Exercise objective: An exact transcription of every record is needed.

:: Available data

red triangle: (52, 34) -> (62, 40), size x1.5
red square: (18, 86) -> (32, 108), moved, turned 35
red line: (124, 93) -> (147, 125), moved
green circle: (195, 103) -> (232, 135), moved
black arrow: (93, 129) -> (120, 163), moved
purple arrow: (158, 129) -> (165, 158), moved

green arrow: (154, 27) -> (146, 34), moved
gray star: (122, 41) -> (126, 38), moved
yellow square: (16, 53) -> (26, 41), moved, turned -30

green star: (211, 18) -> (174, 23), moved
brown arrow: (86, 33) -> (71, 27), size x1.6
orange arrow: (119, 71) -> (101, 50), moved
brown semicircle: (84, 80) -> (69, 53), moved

::::

Expected output:
red triangle: (52, 34) -> (62, 40), size x1.5
red square: (18, 86) -> (32, 108), moved, turned 35
red line: (124, 93) -> (147, 125), moved
green circle: (195, 103) -> (232, 135), moved
black arrow: (93, 129) -> (120, 163), moved
purple arrow: (158, 129) -> (165, 158), moved

green arrow: (154, 27) -> (146, 34), moved
gray star: (122, 41) -> (126, 38), moved
yellow square: (16, 53) -> (26, 41), moved, turned -30

green star: (211, 18) -> (174, 23), moved
brown arrow: (86, 33) -> (71, 27), size x1.6
orange arrow: (119, 71) -> (101, 50), moved
brown semicircle: (84, 80) -> (69, 53), moved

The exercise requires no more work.